The problem
Please repeat, exactly as written, every line from the one containing "The caja/rojo moved" through the last line of the records, both included, and leave out any pictures.

━━━ Task data ━━━

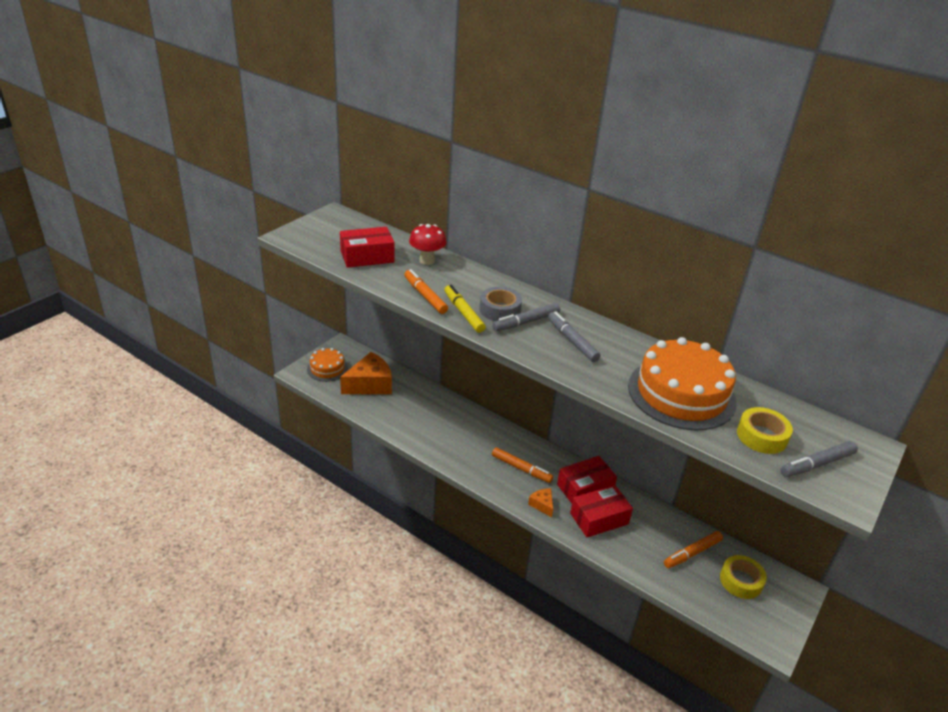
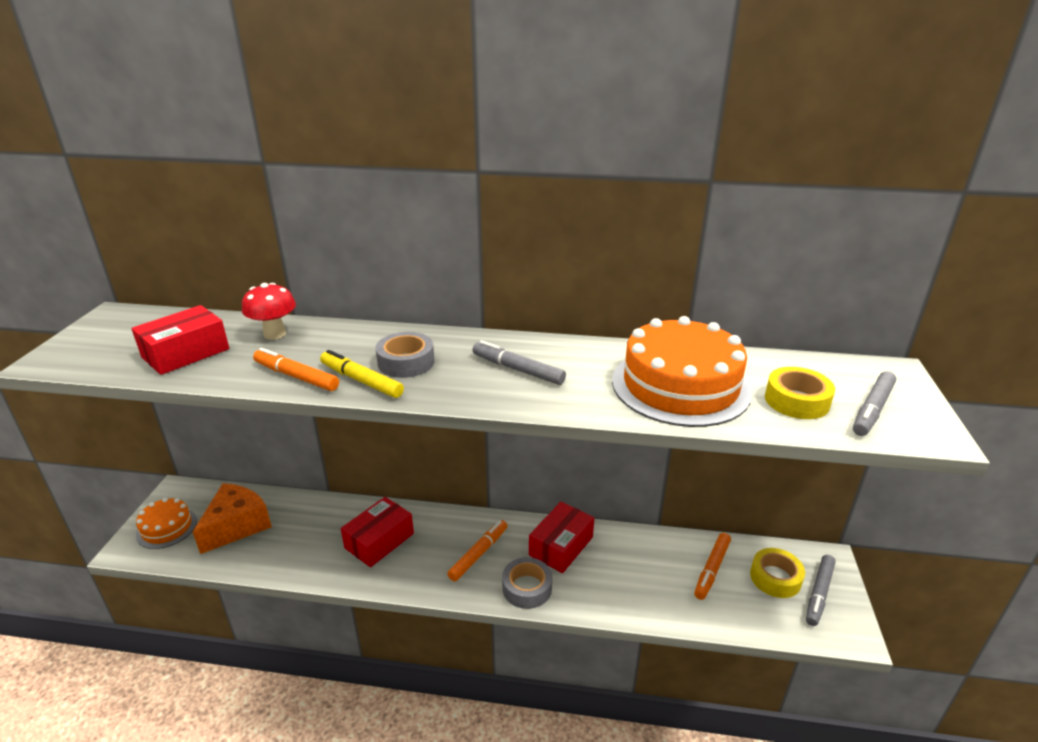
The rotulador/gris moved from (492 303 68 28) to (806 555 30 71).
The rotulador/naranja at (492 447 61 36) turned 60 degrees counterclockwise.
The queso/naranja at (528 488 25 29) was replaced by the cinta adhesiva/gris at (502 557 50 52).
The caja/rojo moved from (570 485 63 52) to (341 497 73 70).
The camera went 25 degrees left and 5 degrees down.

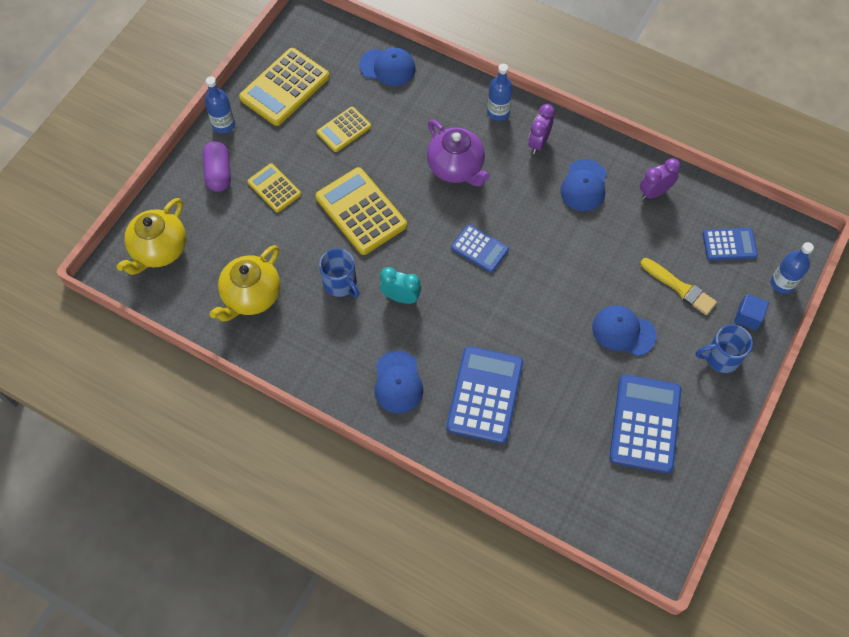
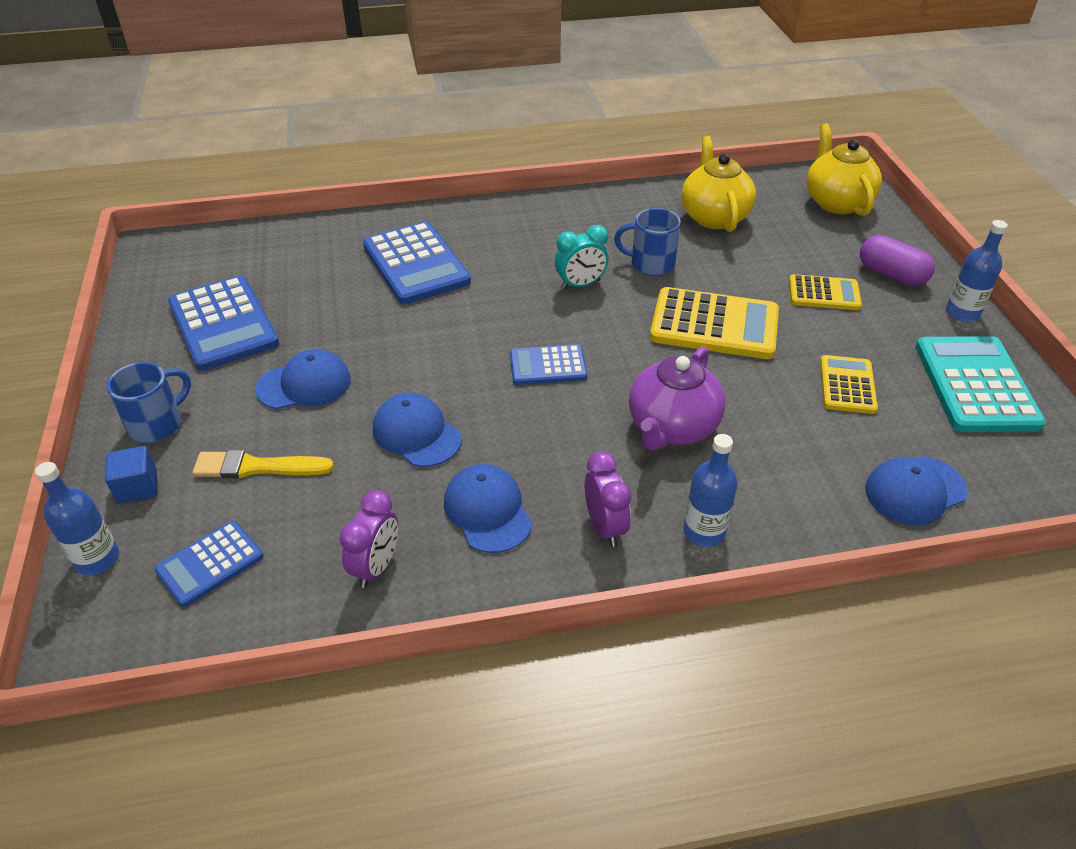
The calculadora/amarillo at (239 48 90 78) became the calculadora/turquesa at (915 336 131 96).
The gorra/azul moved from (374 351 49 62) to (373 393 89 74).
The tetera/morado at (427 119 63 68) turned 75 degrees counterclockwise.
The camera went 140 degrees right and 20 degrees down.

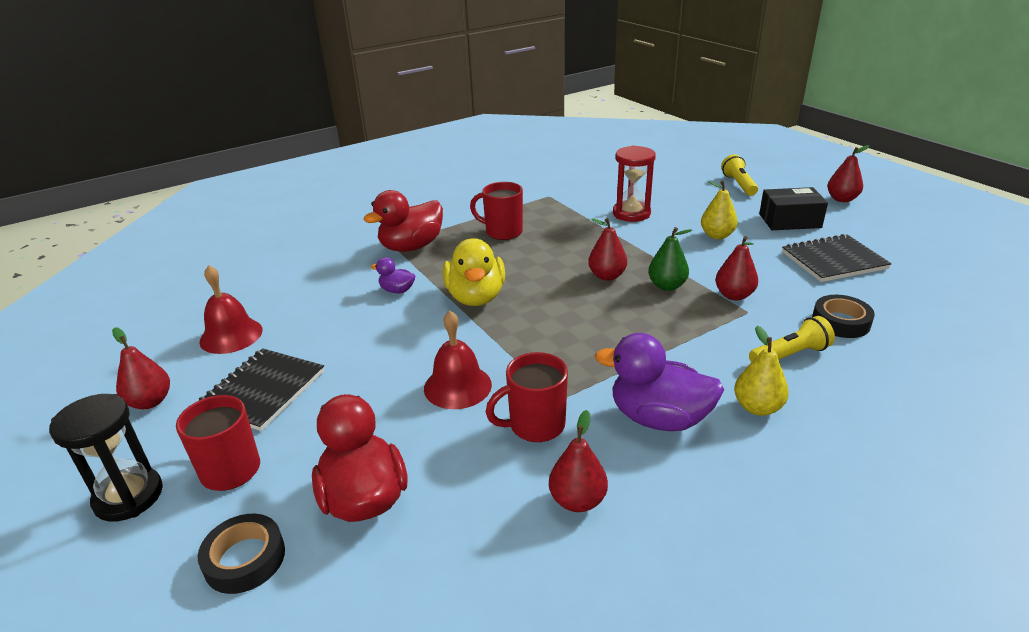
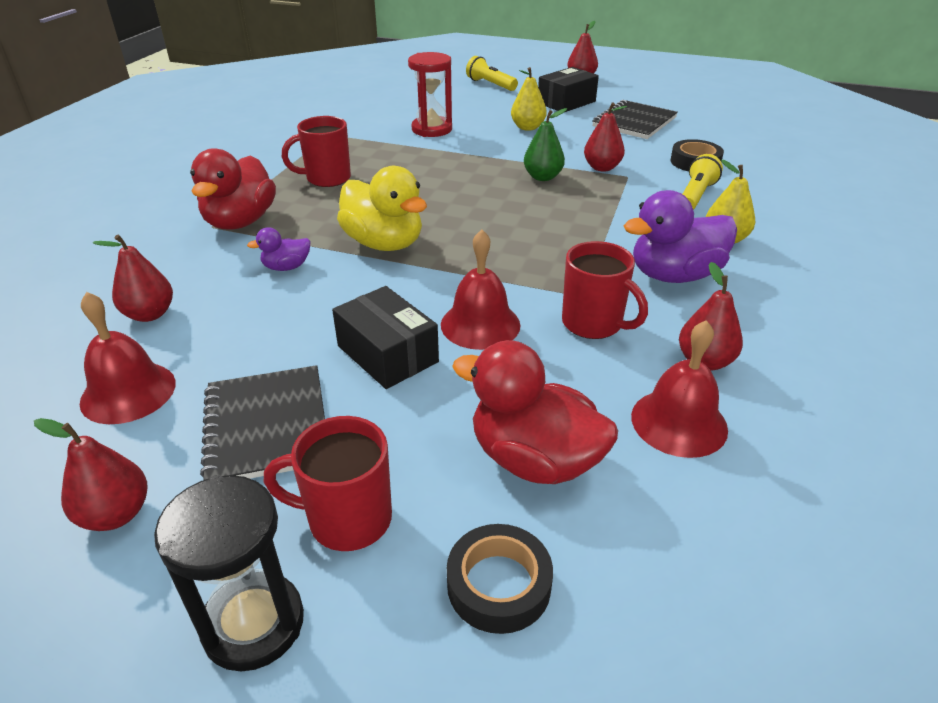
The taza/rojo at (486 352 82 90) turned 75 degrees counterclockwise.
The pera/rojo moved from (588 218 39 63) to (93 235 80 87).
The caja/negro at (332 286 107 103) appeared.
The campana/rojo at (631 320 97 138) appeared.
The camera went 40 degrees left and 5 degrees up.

━━━

Completed exercise
The caja/rojo moved from (570 485 63 52) to (341 497 73 70).
The camera went 25 degrees left and 5 degrees down.

The calculadora/amarillo at (239 48 90 78) became the calculadora/turquesa at (915 336 131 96).
The gorra/azul moved from (374 351 49 62) to (373 393 89 74).
The tetera/morado at (427 119 63 68) turned 75 degrees counterclockwise.
The camera went 140 degrees right and 20 degrees down.

The taza/rojo at (486 352 82 90) turned 75 degrees counterclockwise.
The pera/rojo moved from (588 218 39 63) to (93 235 80 87).
The caja/negro at (332 286 107 103) appeared.
The campana/rojo at (631 320 97 138) appeared.
The camera went 40 degrees left and 5 degrees up.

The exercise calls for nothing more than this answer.